▶ [TASK PROMPT] Find "red rectangle: (31, 66) -> (130, 215), moved" below and begin at its line; stop after the line with "purple triangle: (72, 70)". Output those lines exactly, without pictures.

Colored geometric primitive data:
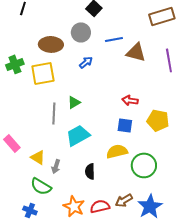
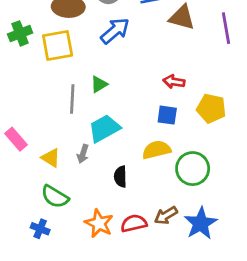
blue arrow: (86, 62) -> (115, 31), size x1.6
gray arrow: (56, 166) -> (83, 154), moved

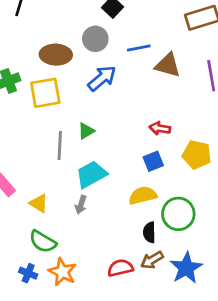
blue square: (167, 115) -> (153, 161), turned -30
gray arrow: (83, 154) -> (81, 205), moved
black semicircle: (120, 177) -> (149, 232), moved
orange star: (99, 223) -> (62, 272), moved

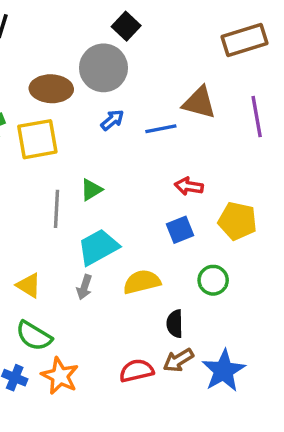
gray circle: (95, 39) -> (103, 68), size x1.4
blue line: (139, 48) -> (161, 129), moved
blue arrow: (102, 78) -> (112, 120), size x0.6
yellow semicircle: (143, 195) -> (142, 282), moved
green circle: (178, 214) -> (213, 280), moved, size x0.7

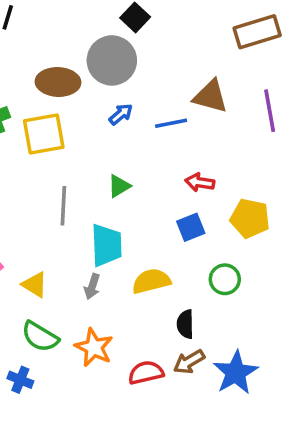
green triangle: (91, 190) -> (119, 186), moved
cyan trapezoid: (98, 247) -> (106, 245), turned 117
orange star: (60, 376) -> (94, 347), moved

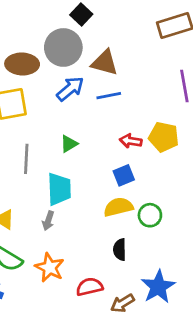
brown triangle: (210, 96) -> (105, 63), moved
blue arrow: (121, 114) -> (70, 89), size x1.5
yellow pentagon: (250, 218) -> (164, 137), moved
yellow semicircle: (151, 281) -> (118, 207), moved
brown arrow: (189, 362) -> (122, 303), moved

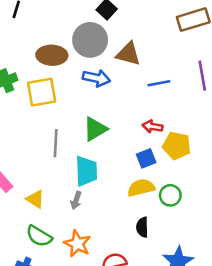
blue arrow: (70, 89) -> (96, 78), turned 52
blue line: (109, 96) -> (159, 83), moved
yellow pentagon: (164, 137) -> (177, 146), moved
green triangle: (69, 144) -> (95, 129), size x1.5

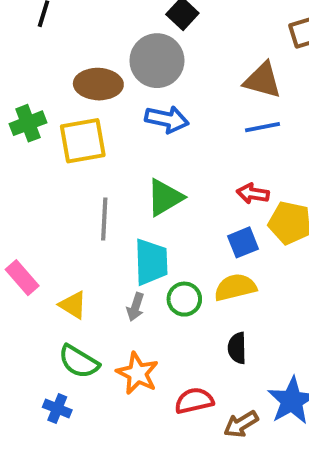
brown triangle: (128, 54) -> (263, 80), moved
green circle: (170, 195) -> (184, 299), moved

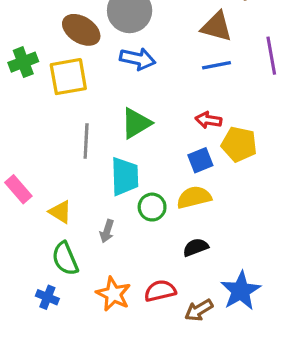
brown ellipse: (98, 84) -> (81, 30), turned 30
gray arrow: (135, 307) -> (107, 231), moved
black semicircle: (237, 348) -> (196, 247), turned 70
green semicircle: (79, 362) -> (65, 259), turned 36
orange star: (137, 373) -> (113, 294), moved

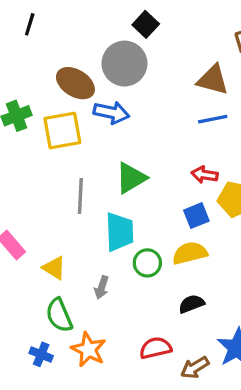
blue arrow: (138, 59) -> (111, 113), moved
orange star: (113, 294) -> (88, 350), moved

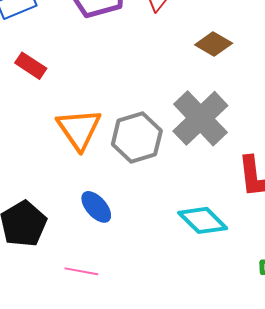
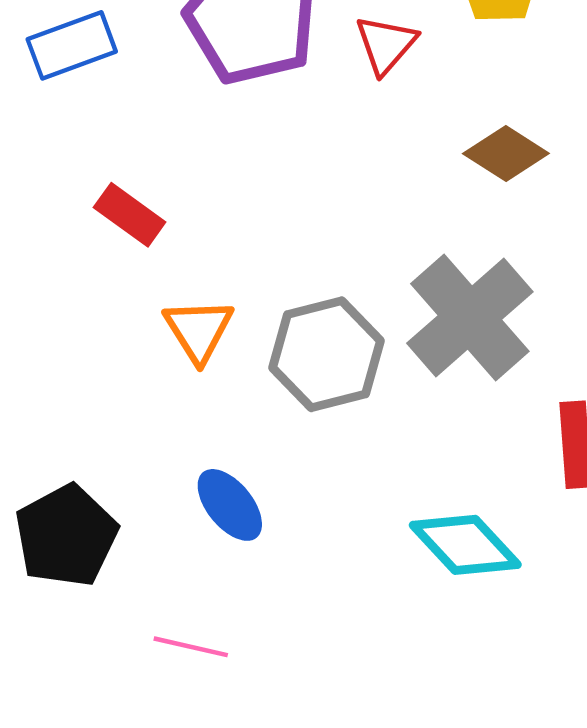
red rectangle: (31, 66) -> (130, 215), moved
orange triangle: (79, 129) -> (199, 330), size x0.7

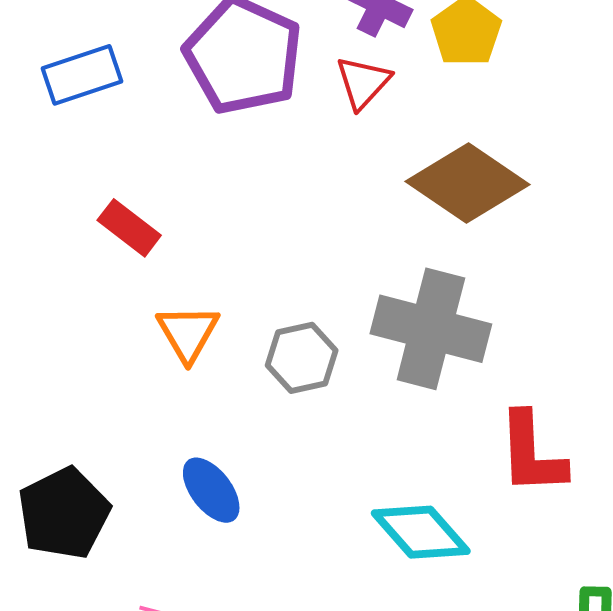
brown diamond: (506, 153) -> (467, 183), size x1.6
gray cross: (470, 318) -> (431, 329), turned -36
gray hexagon: (326, 354) -> (302, 358), size x0.7

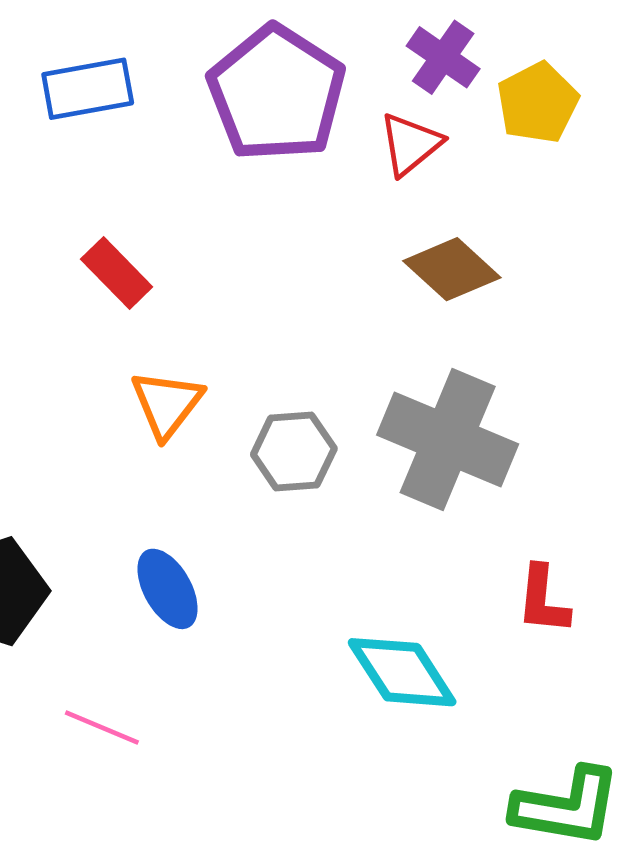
brown diamond: (467, 183) -> (452, 269), moved, size x0.7
red L-shape: (532, 453) -> (543, 600), size x0.7

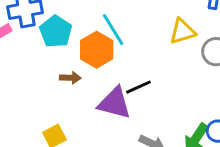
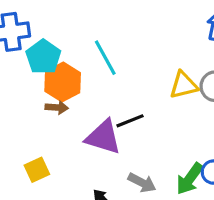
yellow triangle: (182, 31) -> (184, 85), moved
orange hexagon: (97, 50) -> (63, 82), moved

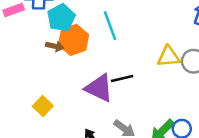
brown arrow: (57, 108) -> (55, 46), moved
yellow square: (37, 170) -> (43, 106), turned -30

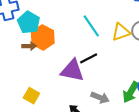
cyan line: (110, 26) -> (91, 26), moved

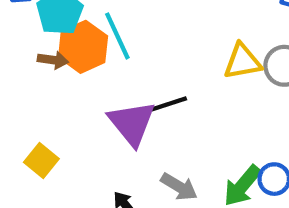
cyan line: (91, 26) -> (117, 36), moved
purple triangle: (72, 70) -> (132, 123), turned 30

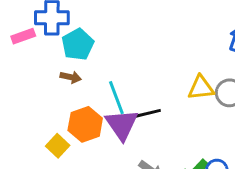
cyan line: (117, 36) -> (116, 98), moved
orange hexagon: (83, 47) -> (85, 124), moved

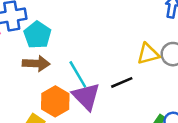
brown arrow: (71, 77) -> (36, 64), size x1.5
black line: (148, 113) -> (122, 82), moved

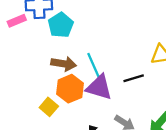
brown arrow: (36, 64) -> (64, 64), moved
purple triangle: (86, 96) -> (99, 87), turned -36

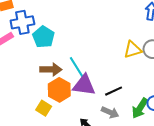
black line: (134, 78) -> (114, 91), moved

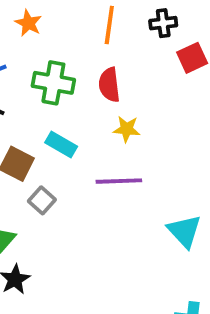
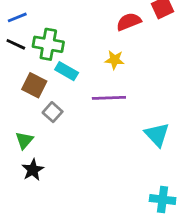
green cross: (53, 83) -> (48, 44), moved
red semicircle: (109, 85) -> (129, 22), moved, turned 75

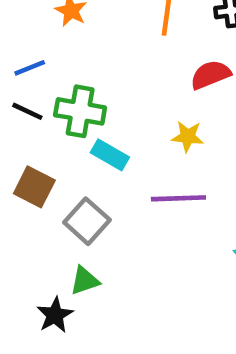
brown square: (34, 85) -> (34, 187), moved
gray square: (53, 112) -> (87, 221), size x1.4
green triangle: (24, 140) -> (85, 281), moved, turned 30

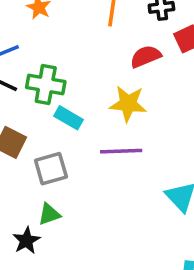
yellow star: (188, 137) -> (128, 104), size x1.5
gray square: (87, 221) -> (51, 169), turned 32

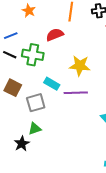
red semicircle: (146, 56) -> (55, 35), moved
cyan rectangle: (69, 118) -> (52, 84), moved

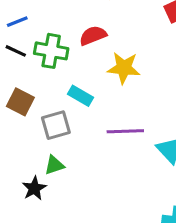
red semicircle: (55, 35) -> (93, 36), moved
purple line: (76, 93) -> (125, 131), moved

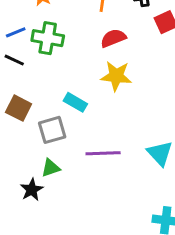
red semicircle: (93, 36) -> (113, 38), moved
green cross: (51, 51) -> (48, 38), moved
purple line: (125, 131) -> (103, 153), moved

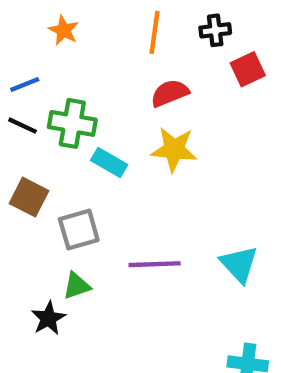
green cross: (48, 38) -> (72, 123), moved
cyan rectangle: (75, 102) -> (109, 162), moved

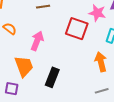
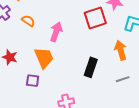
red square: (77, 29) -> (95, 18), turned -35
black rectangle: (52, 77) -> (91, 67), moved

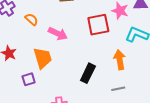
pink arrow: (56, 32) -> (58, 34), turned 90
purple square: (33, 81) -> (29, 79), turned -32

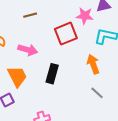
black rectangle: (88, 73) -> (52, 74), moved
gray line: (118, 89) -> (97, 93), turned 64

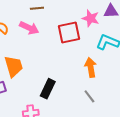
pink arrow: (28, 50) -> (29, 28), moved
black rectangle: (52, 74) -> (48, 89), moved

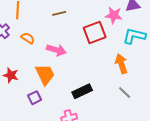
pink arrow: (29, 28) -> (56, 50), moved
black rectangle: (48, 89) -> (82, 91), turned 48

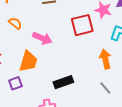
orange trapezoid: (45, 74) -> (28, 61), turned 35

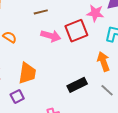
pink arrow: (42, 38) -> (51, 36), moved
black rectangle: (63, 82) -> (77, 85), moved

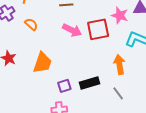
purple square: (17, 97) -> (64, 86), moved

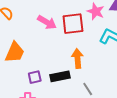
orange arrow: (119, 64) -> (77, 58), moved

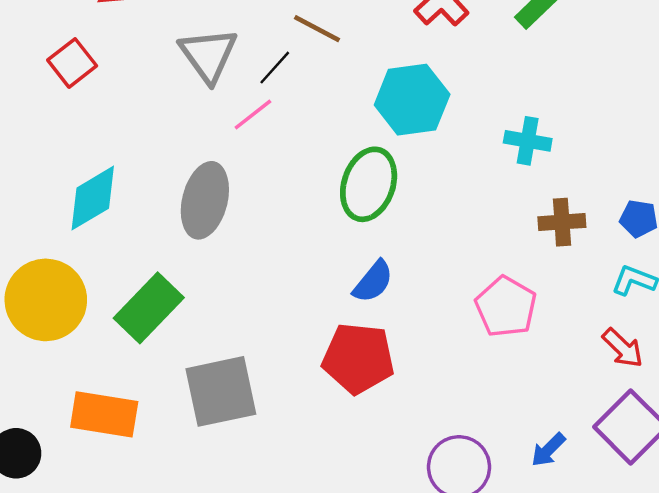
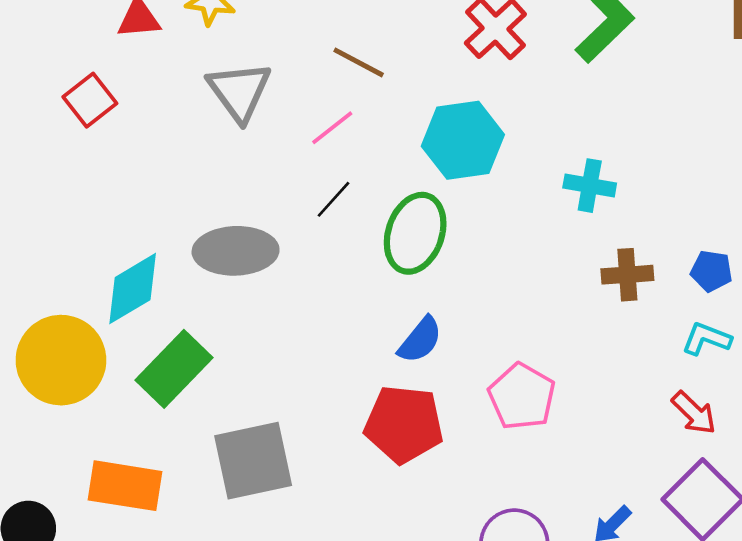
black line: (275, 68) -> (333, 199), moved
pink line: (253, 114) -> (332, 128), moved
cyan diamond: (93, 198) -> (133, 289), moved
gray ellipse: (205, 200) -> (236, 251), turned 74
pink pentagon: (506, 307) -> (522, 397), moved

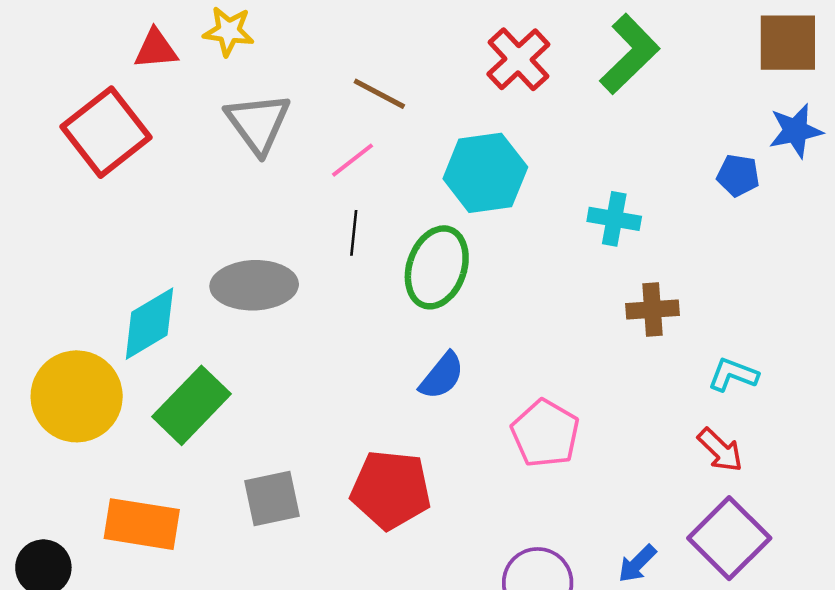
red square: (90, 100) -> (106, 132), size x1.6
black line: (333, 199) -> (354, 233), turned -36
blue pentagon: (711, 271) -> (738, 175), moved
red pentagon: (404, 424) -> (391, 490), moved
gray square: (253, 461) -> (272, 499), size x0.7

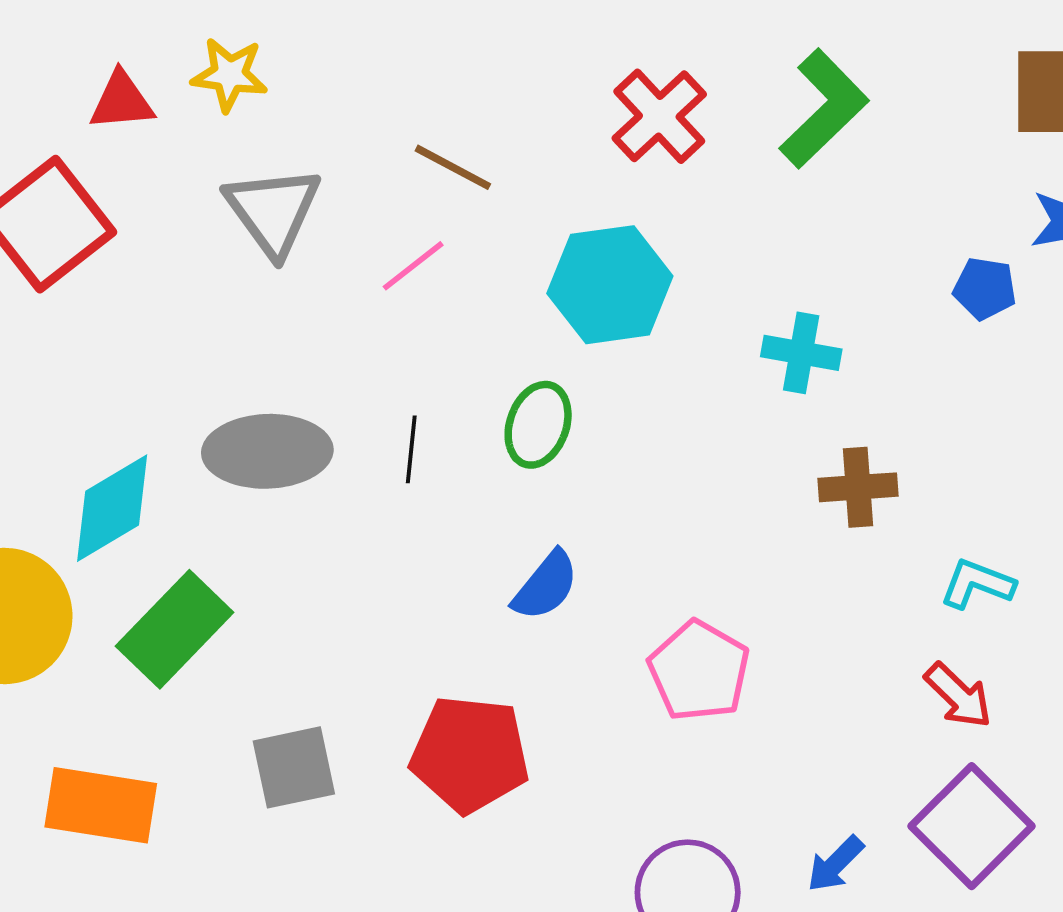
black line: (354, 233) -> (411, 449), moved
green ellipse: (437, 267) -> (538, 425), size x0.7

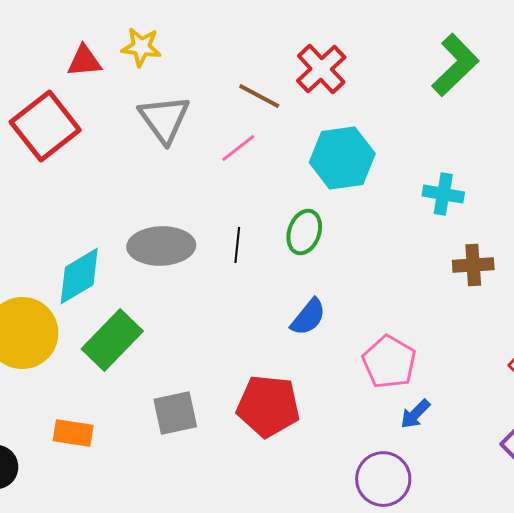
red cross: (659, 116) -> (321, 69), moved
orange rectangle: (101, 805) -> (73, 433), size x0.7
blue arrow: (835, 864) -> (415, 414), moved

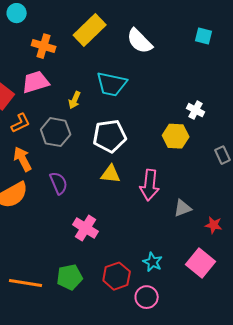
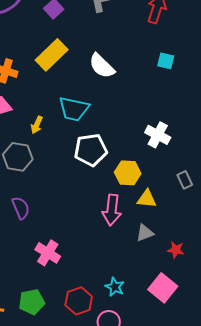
white cross: (196, 110) -> (158, 135), size x1.4
white pentagon: (110, 136) -> (91, 150), moved
yellow hexagon: (176, 136) -> (128, 173), moved
yellow triangle: (111, 174) -> (147, 199), moved

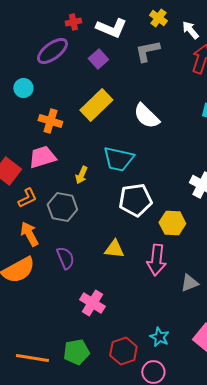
yellow triangle: (147, 199) -> (114, 249), moved

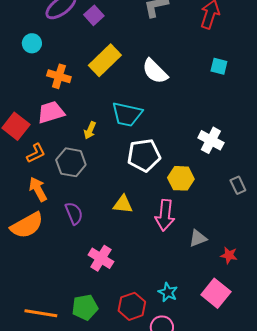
purple square: (98, 59) -> (94, 15), moved

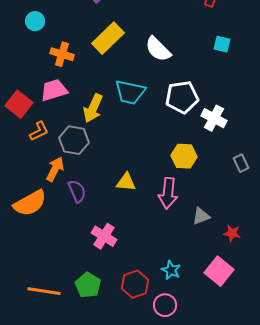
yellow arrow: (90, 130) -> (93, 108), size x1.6
white pentagon: (144, 155) -> (182, 97), moved
orange arrow: (38, 189) -> (55, 169), moved, turned 55
green pentagon: (85, 307) -> (88, 285), turned -30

▶ [WRITTEN RESPONSE]
red rectangle: (31, 66) -> (130, 215), moved
orange triangle: (79, 129) -> (199, 330), size x0.7

brown diamond: (506, 153) -> (467, 183), size x1.6
gray cross: (470, 318) -> (431, 329), turned -36
gray hexagon: (326, 354) -> (302, 358), size x0.7

brown diamond: (467, 183) -> (452, 269), moved, size x0.7
red L-shape: (532, 453) -> (543, 600), size x0.7

yellow triangle: (182, 31) -> (184, 85), moved
orange hexagon: (97, 50) -> (63, 82), moved

brown arrow: (57, 108) -> (55, 46), moved
yellow square: (37, 170) -> (43, 106), turned -30

cyan line: (110, 26) -> (91, 26), moved

cyan line: (91, 26) -> (117, 36), moved
purple triangle: (72, 70) -> (132, 123), turned 30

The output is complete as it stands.